◆ Activity
Could you reproduce the lines below from the one with "GreyPyramid [449, 172]" through the one with "PurpleDuck [738, 309] -> BlackNut [776, 326]"? Keep both ends and add nothing.

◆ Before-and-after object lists
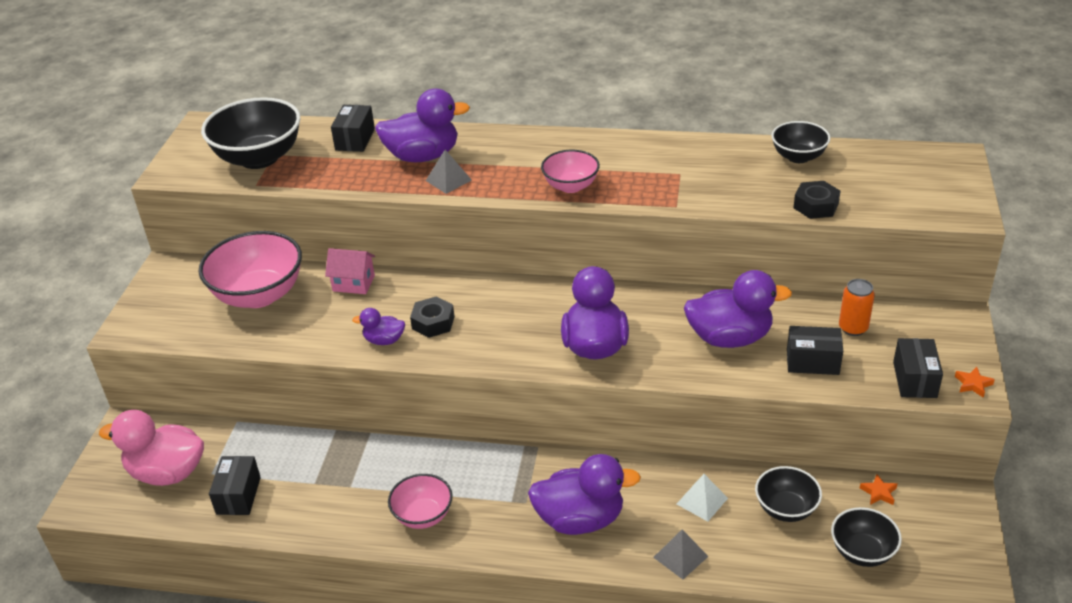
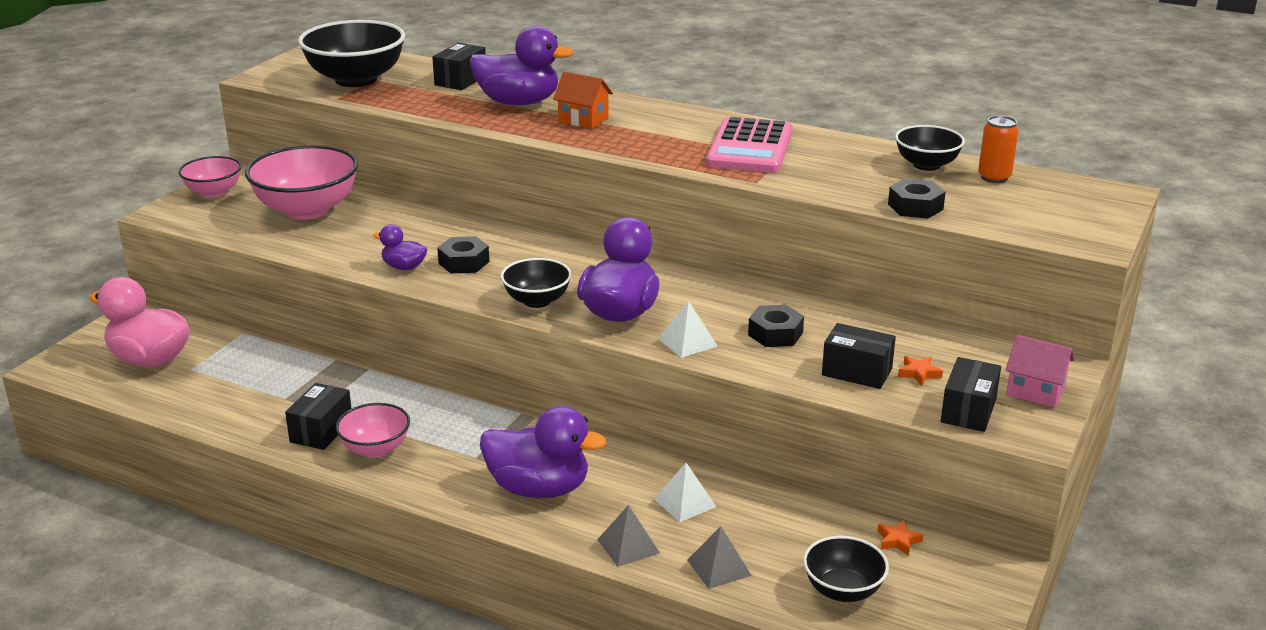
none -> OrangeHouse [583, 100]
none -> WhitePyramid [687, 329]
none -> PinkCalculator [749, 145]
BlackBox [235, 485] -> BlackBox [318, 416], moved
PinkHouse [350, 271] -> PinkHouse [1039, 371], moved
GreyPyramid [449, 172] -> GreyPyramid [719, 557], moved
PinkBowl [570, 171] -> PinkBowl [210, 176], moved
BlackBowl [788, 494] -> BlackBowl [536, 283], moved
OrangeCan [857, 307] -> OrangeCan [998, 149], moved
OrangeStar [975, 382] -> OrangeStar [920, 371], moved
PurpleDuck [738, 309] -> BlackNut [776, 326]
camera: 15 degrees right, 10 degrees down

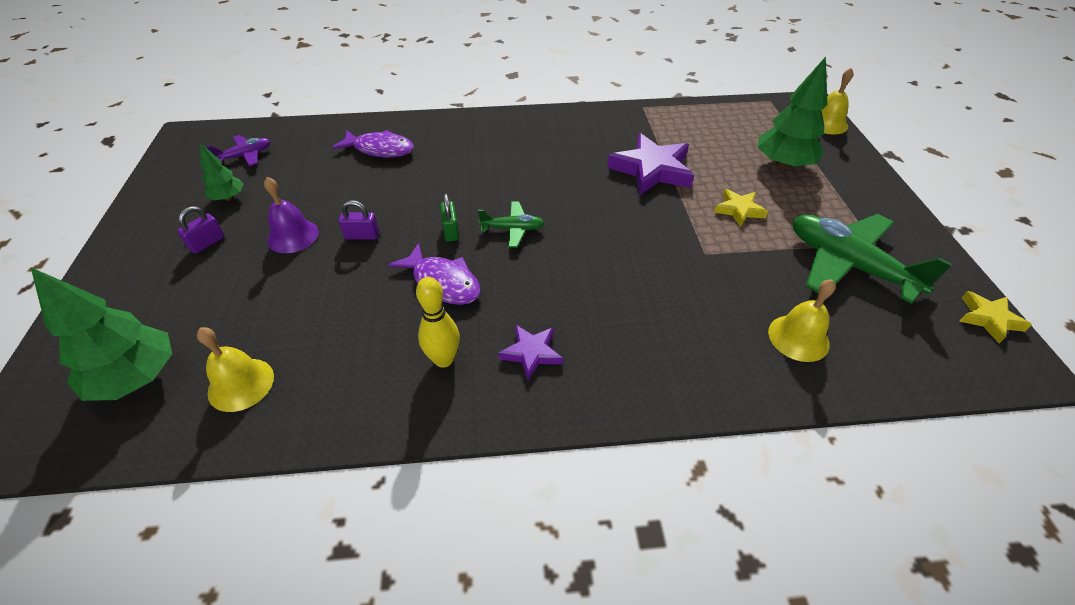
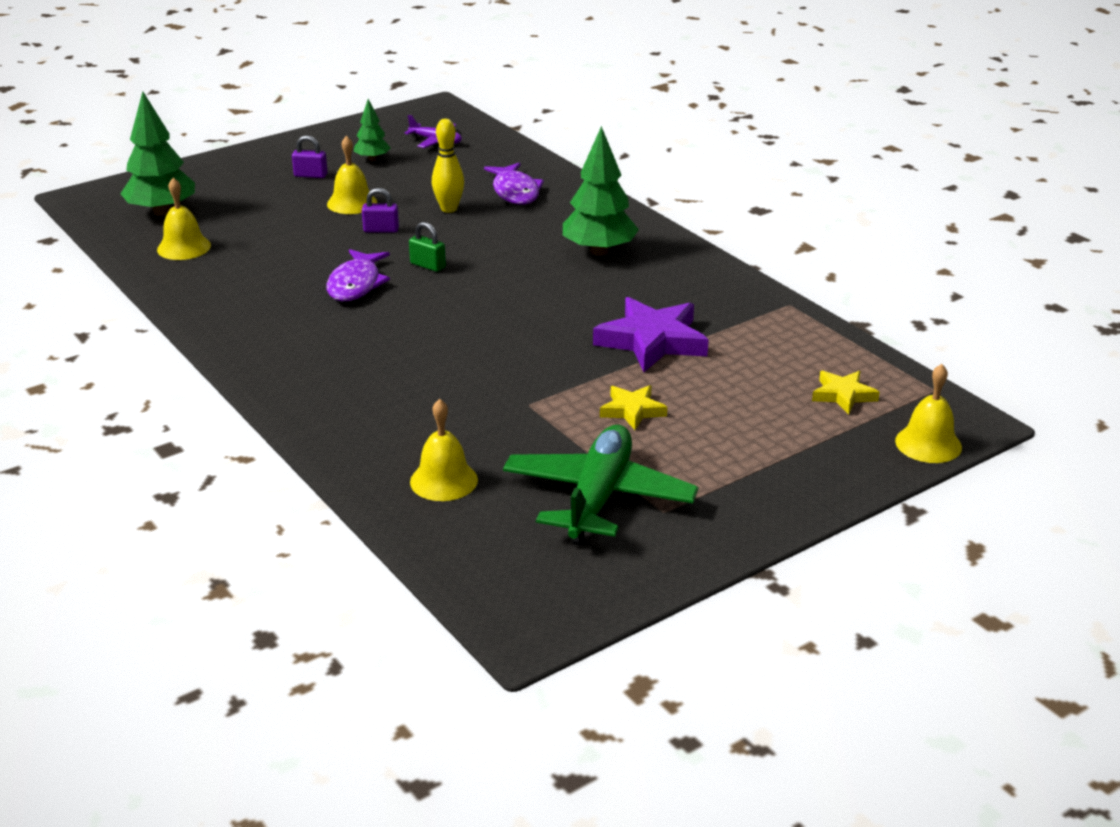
GreenPlane [511, 224] -> none
PurpleStar [530, 352] -> none
YellowBowlingPin [438, 322] -> YellowBowlingPin [448, 166], moved
GreenTree [792, 113] -> GreenTree [601, 191], moved
YellowStar [995, 317] -> YellowStar [845, 392], moved
PurpleBell [291, 215] -> YellowBell [352, 175]
PurplePadlock [359, 220] -> PurplePadlock [380, 210], 60 degrees counterclockwise
GreenPadlock [449, 218] -> GreenPadlock [427, 247], 75 degrees clockwise
camera: 60 degrees right, 15 degrees down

◆ Response to this task
GreyPyramid [449, 172] -> GreyPyramid [719, 557], moved
PinkBowl [570, 171] -> PinkBowl [210, 176], moved
BlackBowl [788, 494] -> BlackBowl [536, 283], moved
OrangeCan [857, 307] -> OrangeCan [998, 149], moved
OrangeStar [975, 382] -> OrangeStar [920, 371], moved
PurpleDuck [738, 309] -> BlackNut [776, 326]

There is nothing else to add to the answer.